What you are asked to do
Locate the line that contains "blue pawn: [679,132,758,260]" in the entries below, then repeat it and every following line through the line that contains "yellow pawn: [364,283,490,422]", exactly, and no others.

### Material provided ###

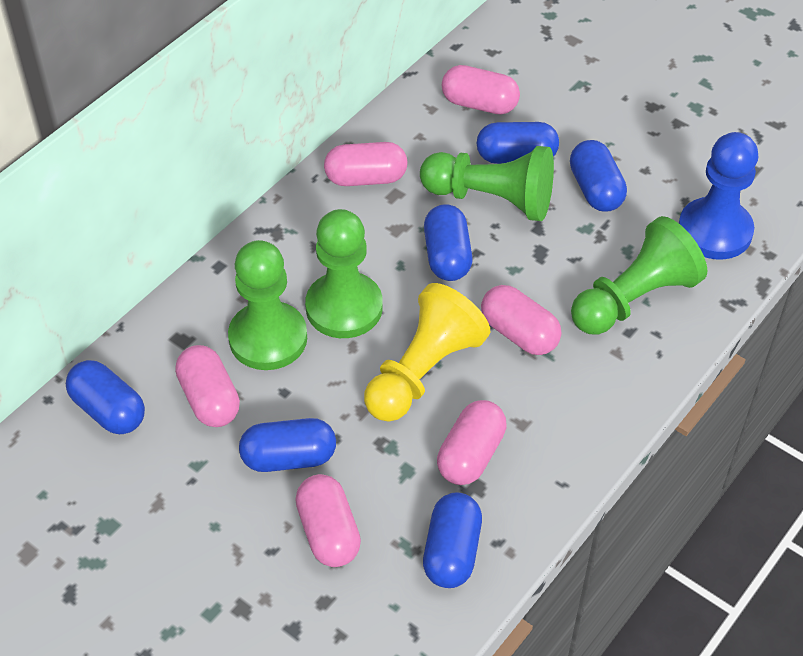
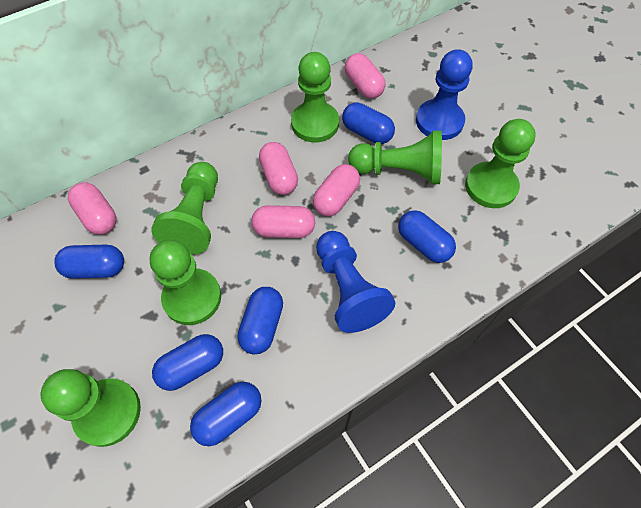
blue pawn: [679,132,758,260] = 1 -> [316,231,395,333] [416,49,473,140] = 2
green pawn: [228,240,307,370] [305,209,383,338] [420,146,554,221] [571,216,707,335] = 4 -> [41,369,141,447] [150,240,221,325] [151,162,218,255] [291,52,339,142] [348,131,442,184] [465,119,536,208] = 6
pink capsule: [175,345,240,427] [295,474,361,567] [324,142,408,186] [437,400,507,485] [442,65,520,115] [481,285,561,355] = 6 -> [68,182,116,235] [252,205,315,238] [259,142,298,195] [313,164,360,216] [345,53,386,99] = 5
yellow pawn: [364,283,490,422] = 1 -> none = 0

###
### Material provided ###

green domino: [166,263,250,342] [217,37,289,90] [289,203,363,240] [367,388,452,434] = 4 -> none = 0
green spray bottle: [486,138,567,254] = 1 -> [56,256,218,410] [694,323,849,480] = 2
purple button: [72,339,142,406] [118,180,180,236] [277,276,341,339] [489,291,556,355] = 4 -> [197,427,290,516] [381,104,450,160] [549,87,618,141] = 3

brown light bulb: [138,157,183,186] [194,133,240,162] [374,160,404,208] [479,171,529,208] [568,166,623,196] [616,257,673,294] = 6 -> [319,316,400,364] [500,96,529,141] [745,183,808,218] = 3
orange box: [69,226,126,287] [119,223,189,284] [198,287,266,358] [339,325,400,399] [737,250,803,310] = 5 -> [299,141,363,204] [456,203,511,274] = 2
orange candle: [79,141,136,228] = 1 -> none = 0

###
### Material provided ###

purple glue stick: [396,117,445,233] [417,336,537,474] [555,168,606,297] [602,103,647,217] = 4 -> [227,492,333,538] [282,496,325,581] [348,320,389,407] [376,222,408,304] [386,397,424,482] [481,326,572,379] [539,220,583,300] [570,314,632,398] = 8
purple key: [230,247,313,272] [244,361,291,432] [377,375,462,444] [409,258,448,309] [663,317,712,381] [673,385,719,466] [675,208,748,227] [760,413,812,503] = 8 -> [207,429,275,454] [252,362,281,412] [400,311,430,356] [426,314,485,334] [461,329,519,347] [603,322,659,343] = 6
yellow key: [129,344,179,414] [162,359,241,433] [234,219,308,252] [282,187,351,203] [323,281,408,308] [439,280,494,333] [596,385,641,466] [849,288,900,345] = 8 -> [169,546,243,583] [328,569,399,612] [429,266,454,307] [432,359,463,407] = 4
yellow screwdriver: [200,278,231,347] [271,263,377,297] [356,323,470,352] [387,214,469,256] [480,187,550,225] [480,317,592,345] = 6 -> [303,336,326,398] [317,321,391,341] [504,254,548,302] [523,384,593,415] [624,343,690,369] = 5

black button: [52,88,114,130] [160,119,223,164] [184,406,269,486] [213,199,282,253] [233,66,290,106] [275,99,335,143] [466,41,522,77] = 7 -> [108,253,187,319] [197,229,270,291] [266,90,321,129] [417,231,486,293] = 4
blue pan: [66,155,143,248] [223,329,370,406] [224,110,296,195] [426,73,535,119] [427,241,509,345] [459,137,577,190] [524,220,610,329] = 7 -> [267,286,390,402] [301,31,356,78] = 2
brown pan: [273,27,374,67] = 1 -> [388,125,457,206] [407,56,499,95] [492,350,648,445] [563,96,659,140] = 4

###

Reply to the exercise
blue pawn: [679,132,758,260] = 1 -> [316,231,395,333] [416,49,473,140] = 2
green pawn: [228,240,307,370] [305,209,383,338] [420,146,554,221] [571,216,707,335] = 4 -> [41,369,141,447] [150,240,221,325] [151,162,218,255] [291,52,339,142] [348,131,442,184] [465,119,536,208] = 6
pink capsule: [175,345,240,427] [295,474,361,567] [324,142,408,186] [437,400,507,485] [442,65,520,115] [481,285,561,355] = 6 -> [68,182,116,235] [252,205,315,238] [259,142,298,195] [313,164,360,216] [345,53,386,99] = 5
yellow pawn: [364,283,490,422] = 1 -> none = 0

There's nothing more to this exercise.